▶ TASK STATEMENT:
How many lines of the listing below contain the word "Goals"? Reply with the number alone.

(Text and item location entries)

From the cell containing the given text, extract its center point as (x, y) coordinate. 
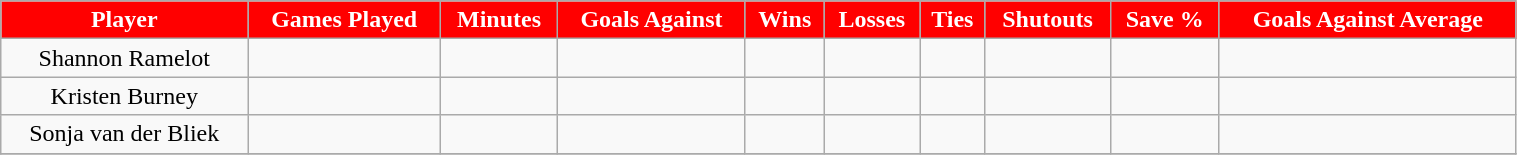
Losses (872, 20)
Shannon Ramelot (124, 58)
Goals Against Average (1368, 20)
Wins (784, 20)
Sonja van der Bliek (124, 134)
Games Played (344, 20)
Shutouts (1048, 20)
Ties (952, 20)
Save % (1164, 20)
Player (124, 20)
Minutes (500, 20)
Kristen Burney (124, 96)
Goals Against (651, 20)
Identify which cell holds the provided text, then report its [x, y] central coordinate. 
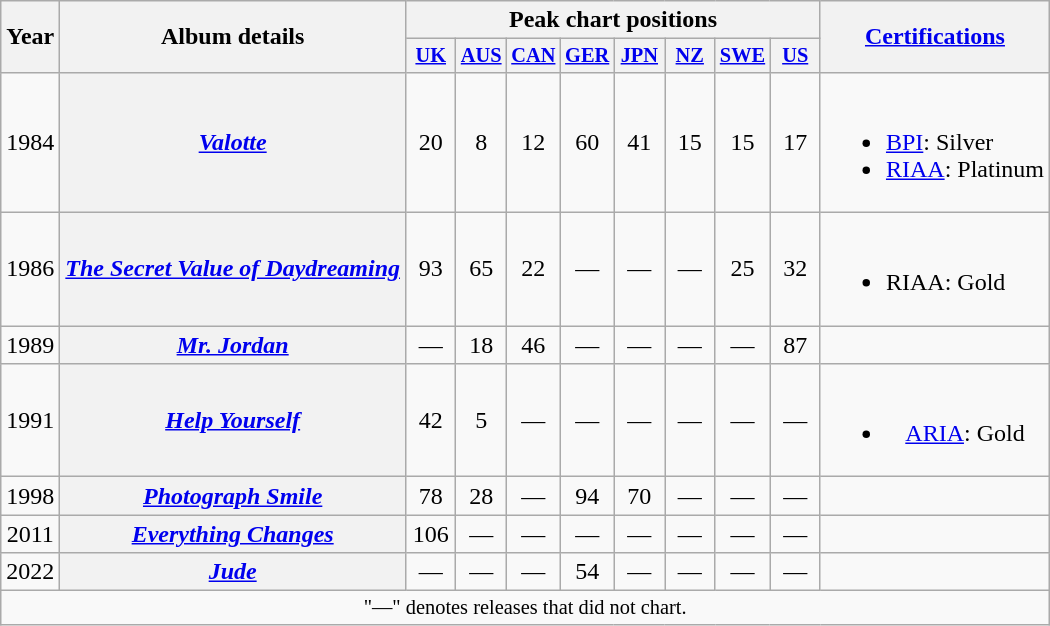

▶ REPLY:
2